++++ Supplied material

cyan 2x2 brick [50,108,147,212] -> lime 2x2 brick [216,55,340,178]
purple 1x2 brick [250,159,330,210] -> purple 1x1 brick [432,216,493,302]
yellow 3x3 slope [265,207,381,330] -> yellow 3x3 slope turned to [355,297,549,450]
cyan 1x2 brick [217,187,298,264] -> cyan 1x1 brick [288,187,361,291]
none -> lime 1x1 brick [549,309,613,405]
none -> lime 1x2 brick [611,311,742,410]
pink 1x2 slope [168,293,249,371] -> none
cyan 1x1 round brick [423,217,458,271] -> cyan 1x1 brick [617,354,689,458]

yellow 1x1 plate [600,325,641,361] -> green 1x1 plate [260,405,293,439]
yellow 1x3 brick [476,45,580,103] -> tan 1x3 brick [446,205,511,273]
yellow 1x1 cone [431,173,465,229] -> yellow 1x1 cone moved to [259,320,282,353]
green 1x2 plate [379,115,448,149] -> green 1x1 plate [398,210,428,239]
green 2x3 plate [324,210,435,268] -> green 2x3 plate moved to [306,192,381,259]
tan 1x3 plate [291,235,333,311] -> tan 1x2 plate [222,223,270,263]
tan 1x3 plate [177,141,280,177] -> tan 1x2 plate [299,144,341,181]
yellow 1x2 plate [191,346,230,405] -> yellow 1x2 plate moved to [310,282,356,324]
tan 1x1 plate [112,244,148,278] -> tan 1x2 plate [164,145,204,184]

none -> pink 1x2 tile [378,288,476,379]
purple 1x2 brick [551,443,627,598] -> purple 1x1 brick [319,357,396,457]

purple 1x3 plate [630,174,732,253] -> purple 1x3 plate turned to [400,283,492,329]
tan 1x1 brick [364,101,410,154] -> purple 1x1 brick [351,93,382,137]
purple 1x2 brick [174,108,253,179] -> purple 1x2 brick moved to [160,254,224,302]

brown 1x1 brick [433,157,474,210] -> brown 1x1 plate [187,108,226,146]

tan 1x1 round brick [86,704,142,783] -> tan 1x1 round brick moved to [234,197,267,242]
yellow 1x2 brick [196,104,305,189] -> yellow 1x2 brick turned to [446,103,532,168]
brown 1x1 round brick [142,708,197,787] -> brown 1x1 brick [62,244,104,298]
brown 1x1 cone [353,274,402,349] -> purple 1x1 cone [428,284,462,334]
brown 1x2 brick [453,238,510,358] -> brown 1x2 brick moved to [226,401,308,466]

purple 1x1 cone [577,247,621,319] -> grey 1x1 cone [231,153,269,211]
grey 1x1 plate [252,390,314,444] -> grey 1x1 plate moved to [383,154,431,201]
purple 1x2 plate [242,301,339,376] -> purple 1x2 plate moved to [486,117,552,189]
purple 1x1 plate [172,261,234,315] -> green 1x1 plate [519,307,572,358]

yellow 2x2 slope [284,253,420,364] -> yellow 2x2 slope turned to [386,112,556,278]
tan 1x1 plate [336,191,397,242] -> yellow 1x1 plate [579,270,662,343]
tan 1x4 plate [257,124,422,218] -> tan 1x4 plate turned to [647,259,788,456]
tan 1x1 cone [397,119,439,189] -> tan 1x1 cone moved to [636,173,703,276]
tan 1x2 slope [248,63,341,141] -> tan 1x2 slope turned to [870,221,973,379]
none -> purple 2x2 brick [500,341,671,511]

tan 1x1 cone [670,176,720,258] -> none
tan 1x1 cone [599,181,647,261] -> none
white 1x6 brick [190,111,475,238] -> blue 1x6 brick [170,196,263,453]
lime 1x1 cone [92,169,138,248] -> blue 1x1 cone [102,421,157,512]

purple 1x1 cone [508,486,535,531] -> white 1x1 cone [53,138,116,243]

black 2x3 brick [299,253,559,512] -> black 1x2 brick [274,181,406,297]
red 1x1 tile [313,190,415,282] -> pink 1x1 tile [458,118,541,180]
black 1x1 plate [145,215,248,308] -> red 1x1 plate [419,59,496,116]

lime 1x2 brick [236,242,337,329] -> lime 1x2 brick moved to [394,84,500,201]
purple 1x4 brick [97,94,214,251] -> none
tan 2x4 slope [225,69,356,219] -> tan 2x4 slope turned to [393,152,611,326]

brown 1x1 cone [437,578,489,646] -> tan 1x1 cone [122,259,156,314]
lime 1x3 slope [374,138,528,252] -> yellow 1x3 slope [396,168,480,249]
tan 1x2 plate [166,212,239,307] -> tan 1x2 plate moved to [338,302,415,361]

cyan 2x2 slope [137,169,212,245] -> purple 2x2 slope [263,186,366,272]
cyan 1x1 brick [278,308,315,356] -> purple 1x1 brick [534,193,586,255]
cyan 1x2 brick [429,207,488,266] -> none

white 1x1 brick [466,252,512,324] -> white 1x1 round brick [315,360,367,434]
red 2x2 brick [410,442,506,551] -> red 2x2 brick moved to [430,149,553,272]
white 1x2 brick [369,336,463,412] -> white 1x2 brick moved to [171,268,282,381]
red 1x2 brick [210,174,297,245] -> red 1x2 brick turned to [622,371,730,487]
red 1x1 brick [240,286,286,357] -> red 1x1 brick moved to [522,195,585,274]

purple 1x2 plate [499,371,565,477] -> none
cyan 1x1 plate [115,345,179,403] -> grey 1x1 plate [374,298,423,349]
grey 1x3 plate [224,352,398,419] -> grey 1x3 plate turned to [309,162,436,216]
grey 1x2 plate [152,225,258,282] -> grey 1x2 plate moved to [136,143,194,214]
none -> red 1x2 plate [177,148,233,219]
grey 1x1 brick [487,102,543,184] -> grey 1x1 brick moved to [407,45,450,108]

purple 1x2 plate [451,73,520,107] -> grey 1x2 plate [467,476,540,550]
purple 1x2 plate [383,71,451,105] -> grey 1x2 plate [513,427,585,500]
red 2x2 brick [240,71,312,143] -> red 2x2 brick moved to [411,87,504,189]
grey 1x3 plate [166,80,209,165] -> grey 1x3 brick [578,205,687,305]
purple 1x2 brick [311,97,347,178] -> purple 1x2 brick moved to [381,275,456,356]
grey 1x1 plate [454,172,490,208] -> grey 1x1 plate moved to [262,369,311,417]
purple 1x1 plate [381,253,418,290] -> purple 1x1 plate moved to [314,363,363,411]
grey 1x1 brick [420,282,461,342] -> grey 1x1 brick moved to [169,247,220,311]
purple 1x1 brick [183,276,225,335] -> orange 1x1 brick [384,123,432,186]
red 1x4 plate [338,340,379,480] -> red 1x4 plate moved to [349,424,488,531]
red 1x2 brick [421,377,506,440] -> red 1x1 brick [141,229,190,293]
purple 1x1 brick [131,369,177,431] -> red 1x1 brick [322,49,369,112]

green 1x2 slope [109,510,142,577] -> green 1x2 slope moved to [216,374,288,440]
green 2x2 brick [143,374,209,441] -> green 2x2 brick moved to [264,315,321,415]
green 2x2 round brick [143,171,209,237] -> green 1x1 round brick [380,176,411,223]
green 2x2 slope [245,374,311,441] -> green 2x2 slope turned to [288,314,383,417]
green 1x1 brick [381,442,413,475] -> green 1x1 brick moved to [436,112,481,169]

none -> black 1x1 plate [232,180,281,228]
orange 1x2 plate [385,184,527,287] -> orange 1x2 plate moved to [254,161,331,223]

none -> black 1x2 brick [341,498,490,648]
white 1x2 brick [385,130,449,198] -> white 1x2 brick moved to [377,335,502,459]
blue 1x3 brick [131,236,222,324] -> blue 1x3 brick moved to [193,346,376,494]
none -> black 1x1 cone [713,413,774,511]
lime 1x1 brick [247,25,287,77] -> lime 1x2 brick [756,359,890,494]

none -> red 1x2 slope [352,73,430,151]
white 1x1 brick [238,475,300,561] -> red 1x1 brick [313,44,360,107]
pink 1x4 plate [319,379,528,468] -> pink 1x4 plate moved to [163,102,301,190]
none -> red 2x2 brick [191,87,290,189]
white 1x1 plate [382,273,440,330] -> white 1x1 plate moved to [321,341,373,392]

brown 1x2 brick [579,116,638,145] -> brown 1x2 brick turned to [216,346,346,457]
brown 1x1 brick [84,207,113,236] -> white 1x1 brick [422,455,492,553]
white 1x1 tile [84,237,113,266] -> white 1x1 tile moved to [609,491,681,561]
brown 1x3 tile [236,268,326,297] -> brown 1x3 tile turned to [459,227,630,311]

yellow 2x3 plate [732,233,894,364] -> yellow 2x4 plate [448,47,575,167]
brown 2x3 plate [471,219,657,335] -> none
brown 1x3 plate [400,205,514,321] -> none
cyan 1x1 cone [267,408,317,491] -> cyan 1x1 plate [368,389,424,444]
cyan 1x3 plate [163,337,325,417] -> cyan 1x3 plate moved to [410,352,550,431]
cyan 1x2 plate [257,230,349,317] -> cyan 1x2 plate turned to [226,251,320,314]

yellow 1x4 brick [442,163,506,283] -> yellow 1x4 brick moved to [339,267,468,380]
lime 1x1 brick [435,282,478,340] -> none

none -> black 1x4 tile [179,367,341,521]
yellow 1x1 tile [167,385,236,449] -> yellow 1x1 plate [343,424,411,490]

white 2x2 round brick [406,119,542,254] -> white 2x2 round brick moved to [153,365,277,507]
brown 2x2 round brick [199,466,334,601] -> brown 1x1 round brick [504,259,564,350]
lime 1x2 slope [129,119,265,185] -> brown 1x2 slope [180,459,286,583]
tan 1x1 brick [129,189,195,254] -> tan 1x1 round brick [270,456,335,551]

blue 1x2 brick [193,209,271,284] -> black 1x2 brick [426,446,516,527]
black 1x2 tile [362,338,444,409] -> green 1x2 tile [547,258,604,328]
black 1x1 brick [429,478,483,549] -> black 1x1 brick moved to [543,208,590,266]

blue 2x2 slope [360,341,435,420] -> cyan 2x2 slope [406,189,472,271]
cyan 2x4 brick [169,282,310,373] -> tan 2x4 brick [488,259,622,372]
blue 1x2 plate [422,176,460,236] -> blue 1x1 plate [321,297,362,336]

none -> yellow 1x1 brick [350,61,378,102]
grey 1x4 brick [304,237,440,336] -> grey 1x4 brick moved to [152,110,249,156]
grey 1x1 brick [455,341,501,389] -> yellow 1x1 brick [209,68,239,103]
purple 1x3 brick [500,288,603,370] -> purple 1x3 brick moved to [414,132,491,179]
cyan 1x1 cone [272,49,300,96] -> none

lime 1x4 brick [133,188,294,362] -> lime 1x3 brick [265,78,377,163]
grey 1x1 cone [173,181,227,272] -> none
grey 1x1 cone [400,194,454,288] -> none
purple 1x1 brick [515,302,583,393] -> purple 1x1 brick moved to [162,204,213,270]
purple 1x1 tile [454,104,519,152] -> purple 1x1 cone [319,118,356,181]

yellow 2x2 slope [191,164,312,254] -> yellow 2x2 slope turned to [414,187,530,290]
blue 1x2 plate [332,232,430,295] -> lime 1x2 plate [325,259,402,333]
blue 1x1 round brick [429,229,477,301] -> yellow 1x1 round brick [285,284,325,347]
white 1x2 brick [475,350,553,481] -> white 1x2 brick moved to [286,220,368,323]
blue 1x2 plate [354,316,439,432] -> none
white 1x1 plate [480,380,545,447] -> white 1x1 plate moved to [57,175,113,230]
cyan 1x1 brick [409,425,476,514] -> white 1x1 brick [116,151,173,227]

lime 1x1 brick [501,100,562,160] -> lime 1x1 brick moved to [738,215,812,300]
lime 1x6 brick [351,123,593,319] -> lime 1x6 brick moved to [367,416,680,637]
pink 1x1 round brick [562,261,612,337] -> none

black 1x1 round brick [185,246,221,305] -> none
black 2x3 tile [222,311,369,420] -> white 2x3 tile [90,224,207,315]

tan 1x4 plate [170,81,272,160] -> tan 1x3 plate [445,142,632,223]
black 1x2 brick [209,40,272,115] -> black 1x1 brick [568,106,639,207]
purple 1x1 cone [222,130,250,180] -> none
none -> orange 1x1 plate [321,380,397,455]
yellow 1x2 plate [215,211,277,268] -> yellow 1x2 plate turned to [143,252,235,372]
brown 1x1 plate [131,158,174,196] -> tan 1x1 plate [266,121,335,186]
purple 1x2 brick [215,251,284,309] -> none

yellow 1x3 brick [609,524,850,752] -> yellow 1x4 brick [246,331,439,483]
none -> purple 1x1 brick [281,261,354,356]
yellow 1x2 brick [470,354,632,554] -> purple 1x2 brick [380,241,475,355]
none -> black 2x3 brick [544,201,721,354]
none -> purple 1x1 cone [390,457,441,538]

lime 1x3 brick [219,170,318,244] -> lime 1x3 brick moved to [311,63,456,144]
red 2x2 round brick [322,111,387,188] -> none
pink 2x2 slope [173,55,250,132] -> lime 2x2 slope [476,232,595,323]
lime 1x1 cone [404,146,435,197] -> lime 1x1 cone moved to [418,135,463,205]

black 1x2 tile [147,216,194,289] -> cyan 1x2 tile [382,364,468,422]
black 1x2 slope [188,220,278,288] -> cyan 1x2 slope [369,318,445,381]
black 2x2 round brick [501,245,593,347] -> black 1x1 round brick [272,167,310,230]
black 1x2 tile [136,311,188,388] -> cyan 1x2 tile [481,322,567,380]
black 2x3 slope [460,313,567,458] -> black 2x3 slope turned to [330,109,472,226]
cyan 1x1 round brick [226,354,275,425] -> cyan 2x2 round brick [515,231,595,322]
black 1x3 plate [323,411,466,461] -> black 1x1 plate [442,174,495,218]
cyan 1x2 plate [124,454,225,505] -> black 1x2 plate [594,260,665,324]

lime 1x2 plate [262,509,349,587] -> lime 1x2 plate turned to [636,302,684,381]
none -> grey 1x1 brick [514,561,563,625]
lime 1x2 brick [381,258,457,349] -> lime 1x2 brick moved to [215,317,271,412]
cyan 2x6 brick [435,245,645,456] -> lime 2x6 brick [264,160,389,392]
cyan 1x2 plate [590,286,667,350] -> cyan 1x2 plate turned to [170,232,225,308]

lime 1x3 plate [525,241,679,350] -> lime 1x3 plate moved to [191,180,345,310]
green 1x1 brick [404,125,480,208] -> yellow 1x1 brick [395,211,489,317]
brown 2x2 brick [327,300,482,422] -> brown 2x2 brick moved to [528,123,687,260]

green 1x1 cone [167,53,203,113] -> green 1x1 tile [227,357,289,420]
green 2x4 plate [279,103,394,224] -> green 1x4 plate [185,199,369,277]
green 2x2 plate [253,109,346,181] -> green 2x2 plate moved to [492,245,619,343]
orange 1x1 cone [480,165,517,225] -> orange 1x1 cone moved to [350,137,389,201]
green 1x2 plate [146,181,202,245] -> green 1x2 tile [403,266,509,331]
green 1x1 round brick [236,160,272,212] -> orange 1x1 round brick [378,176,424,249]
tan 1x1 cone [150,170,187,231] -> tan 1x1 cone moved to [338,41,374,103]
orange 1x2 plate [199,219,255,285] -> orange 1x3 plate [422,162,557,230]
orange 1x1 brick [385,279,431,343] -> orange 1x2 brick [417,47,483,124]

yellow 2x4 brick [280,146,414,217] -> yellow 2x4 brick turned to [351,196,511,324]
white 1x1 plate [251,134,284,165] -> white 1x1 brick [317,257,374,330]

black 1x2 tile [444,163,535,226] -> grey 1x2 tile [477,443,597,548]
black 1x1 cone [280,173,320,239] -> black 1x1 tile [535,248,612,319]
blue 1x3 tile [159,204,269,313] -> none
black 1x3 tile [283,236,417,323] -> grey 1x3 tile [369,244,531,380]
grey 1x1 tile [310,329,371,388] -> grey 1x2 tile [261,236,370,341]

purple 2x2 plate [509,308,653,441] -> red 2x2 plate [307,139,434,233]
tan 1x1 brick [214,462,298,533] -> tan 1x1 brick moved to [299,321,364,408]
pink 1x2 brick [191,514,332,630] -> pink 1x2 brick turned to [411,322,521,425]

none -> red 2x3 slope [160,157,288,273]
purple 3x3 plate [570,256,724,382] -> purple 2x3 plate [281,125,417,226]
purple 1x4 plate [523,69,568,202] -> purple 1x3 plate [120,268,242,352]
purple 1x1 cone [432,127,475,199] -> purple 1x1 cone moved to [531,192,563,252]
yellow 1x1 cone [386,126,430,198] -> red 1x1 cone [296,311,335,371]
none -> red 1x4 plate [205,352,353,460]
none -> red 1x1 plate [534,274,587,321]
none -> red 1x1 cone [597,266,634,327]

++++++++

The range runs from the line with "grey 1x1 brick [455,341,501,389]" up to and including the line with "grey 1x1 cone [173,181,227,272] -> none" in the listing above; please write out exactly those lines and nothing more.

grey 1x1 brick [455,341,501,389] -> yellow 1x1 brick [209,68,239,103]
purple 1x3 brick [500,288,603,370] -> purple 1x3 brick moved to [414,132,491,179]
cyan 1x1 cone [272,49,300,96] -> none

lime 1x4 brick [133,188,294,362] -> lime 1x3 brick [265,78,377,163]
grey 1x1 cone [173,181,227,272] -> none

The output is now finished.